Scan the data for "schottky" and copy each matching line.

**********

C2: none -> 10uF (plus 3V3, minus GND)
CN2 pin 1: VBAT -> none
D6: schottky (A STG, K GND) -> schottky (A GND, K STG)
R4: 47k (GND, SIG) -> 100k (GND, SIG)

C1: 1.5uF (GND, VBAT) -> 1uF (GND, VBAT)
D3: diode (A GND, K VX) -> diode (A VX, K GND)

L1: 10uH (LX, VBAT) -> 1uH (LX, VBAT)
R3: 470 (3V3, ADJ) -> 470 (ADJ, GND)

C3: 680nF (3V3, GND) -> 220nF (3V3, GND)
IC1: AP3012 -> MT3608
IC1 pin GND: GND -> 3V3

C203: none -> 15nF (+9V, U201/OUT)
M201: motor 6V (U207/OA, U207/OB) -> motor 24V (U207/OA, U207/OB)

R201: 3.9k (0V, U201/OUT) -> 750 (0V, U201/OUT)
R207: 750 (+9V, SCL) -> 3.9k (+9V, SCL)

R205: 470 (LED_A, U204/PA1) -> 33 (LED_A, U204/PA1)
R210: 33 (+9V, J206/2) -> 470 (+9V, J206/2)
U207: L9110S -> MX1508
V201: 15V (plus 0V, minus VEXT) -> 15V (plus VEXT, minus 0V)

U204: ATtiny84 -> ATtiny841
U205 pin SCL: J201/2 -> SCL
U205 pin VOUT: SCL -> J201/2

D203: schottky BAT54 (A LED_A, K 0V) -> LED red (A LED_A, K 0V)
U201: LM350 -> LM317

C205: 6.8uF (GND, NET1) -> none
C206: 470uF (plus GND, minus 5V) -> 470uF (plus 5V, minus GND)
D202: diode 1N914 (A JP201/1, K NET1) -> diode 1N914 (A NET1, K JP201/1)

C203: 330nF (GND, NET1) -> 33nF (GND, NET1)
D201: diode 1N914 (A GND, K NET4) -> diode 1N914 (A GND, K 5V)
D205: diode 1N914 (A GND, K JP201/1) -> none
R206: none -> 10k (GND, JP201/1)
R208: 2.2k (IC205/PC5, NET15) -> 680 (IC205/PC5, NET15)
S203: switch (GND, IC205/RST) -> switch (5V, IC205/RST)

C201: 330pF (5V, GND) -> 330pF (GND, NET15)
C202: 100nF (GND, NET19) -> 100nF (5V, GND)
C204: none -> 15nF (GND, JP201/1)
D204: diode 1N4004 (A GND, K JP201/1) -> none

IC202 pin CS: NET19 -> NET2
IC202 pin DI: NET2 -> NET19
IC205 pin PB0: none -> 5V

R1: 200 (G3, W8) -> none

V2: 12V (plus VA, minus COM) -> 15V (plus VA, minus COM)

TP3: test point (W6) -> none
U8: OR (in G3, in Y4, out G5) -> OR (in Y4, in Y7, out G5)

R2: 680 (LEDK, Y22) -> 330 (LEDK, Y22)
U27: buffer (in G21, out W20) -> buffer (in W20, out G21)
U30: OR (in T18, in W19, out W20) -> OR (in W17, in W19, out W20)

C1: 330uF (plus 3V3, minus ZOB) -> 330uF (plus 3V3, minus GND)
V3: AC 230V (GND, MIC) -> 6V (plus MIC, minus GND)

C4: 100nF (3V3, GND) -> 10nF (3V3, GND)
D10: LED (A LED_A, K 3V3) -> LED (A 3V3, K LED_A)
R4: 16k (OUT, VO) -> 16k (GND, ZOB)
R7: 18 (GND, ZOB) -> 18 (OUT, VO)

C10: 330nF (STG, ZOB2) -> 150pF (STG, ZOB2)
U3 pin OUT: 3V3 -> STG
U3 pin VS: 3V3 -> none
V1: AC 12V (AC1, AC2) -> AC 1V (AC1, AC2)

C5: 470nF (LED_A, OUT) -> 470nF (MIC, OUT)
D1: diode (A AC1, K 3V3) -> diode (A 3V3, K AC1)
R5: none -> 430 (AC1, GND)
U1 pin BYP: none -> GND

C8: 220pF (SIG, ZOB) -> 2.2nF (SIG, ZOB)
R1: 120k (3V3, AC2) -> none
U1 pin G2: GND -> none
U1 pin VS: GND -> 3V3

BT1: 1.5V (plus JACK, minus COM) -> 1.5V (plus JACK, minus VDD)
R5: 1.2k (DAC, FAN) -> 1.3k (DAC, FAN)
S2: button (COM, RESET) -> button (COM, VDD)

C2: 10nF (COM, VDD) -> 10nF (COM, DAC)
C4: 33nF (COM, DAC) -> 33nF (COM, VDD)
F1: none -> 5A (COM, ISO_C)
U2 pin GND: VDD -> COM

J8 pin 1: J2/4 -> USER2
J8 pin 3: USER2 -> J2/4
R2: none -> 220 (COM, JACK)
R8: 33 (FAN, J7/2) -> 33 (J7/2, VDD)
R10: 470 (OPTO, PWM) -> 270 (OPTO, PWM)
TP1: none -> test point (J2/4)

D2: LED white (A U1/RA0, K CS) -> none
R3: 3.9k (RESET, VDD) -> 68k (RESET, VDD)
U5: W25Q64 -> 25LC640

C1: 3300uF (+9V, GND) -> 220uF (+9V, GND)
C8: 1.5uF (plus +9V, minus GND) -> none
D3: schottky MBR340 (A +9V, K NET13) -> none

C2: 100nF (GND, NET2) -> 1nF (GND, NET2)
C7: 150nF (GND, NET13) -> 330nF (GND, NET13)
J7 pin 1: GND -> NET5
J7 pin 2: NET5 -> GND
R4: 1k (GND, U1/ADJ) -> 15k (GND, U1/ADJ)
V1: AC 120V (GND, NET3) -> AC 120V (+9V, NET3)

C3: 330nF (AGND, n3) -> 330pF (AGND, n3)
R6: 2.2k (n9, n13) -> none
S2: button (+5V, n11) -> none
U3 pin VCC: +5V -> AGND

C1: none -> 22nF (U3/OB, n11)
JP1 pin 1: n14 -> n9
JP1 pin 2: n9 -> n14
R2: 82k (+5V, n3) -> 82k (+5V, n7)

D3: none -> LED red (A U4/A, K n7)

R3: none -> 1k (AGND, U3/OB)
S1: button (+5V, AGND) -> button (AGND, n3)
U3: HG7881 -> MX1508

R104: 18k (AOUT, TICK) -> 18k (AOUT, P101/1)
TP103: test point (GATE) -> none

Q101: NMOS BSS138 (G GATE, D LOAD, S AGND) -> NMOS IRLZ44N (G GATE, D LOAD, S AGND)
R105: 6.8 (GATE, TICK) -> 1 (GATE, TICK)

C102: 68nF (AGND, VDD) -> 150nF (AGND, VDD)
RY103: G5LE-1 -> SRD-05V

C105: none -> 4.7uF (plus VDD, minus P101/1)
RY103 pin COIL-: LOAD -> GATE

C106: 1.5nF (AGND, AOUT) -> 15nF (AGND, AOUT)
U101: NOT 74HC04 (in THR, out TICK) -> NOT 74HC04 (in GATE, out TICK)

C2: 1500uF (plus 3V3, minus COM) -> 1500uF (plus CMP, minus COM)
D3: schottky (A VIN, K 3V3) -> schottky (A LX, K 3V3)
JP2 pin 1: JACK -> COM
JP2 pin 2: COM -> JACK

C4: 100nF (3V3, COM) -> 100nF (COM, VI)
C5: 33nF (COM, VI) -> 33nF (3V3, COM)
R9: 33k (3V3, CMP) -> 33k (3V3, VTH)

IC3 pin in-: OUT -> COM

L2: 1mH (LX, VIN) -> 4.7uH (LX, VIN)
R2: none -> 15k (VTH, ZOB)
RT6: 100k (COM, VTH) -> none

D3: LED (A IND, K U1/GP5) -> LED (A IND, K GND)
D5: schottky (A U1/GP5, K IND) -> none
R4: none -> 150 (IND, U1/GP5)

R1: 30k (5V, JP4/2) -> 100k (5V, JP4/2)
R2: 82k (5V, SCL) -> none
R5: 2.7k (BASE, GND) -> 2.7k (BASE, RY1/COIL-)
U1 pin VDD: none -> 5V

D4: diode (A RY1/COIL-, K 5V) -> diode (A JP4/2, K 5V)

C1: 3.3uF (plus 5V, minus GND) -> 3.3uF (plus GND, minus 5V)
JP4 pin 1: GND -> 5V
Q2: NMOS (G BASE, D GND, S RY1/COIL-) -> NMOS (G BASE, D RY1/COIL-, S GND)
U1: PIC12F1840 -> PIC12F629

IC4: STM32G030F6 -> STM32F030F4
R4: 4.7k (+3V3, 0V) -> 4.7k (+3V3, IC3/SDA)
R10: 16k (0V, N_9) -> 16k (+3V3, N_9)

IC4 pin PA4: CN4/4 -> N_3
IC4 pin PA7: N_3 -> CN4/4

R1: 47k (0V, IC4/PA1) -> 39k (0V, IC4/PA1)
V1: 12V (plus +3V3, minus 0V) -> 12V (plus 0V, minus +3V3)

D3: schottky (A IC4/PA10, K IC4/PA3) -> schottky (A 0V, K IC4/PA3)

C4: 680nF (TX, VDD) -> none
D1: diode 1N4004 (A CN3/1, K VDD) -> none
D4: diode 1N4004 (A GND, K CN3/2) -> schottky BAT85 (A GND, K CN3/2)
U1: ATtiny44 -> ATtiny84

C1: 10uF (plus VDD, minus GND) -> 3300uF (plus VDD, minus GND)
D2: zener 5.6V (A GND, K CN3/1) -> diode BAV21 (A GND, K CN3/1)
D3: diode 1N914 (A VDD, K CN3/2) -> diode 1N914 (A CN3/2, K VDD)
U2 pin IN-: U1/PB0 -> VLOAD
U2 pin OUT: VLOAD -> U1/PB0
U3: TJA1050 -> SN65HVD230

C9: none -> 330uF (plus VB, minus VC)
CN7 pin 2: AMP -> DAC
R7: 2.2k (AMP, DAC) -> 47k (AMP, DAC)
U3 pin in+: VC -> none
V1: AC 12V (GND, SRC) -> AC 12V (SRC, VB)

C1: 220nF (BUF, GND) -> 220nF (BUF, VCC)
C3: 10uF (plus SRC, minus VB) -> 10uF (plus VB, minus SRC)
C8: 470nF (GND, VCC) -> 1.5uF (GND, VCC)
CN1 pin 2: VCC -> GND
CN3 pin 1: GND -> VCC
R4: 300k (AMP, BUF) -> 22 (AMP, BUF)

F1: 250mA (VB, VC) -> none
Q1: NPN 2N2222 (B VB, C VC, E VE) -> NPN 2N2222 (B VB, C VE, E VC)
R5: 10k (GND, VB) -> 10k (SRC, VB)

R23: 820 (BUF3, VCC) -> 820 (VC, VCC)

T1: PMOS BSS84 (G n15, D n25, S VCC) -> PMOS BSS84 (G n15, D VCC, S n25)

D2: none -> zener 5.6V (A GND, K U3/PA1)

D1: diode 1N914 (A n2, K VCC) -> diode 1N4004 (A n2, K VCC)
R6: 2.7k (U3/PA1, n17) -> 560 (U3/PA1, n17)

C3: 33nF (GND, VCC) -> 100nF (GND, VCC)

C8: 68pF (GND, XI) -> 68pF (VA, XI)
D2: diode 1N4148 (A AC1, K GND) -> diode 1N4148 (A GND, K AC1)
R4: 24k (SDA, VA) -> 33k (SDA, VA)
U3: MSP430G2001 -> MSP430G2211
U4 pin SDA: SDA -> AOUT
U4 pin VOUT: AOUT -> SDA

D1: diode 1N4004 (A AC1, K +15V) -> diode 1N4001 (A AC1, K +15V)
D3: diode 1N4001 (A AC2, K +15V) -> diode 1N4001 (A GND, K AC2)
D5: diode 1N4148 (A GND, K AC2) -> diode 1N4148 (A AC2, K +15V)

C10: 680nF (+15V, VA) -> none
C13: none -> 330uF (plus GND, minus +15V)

**********

-- Task solution --
D6: schottky (A STG, K GND) -> schottky (A GND, K STG)
D203: schottky BAT54 (A LED_A, K 0V) -> LED red (A LED_A, K 0V)
D3: schottky MBR340 (A +9V, K NET13) -> none
D3: schottky (A VIN, K 3V3) -> schottky (A LX, K 3V3)
D5: schottky (A U1/GP5, K IND) -> none
D3: schottky (A IC4/PA10, K IC4/PA3) -> schottky (A 0V, K IC4/PA3)
D4: diode 1N4004 (A GND, K CN3/2) -> schottky BAT85 (A GND, K CN3/2)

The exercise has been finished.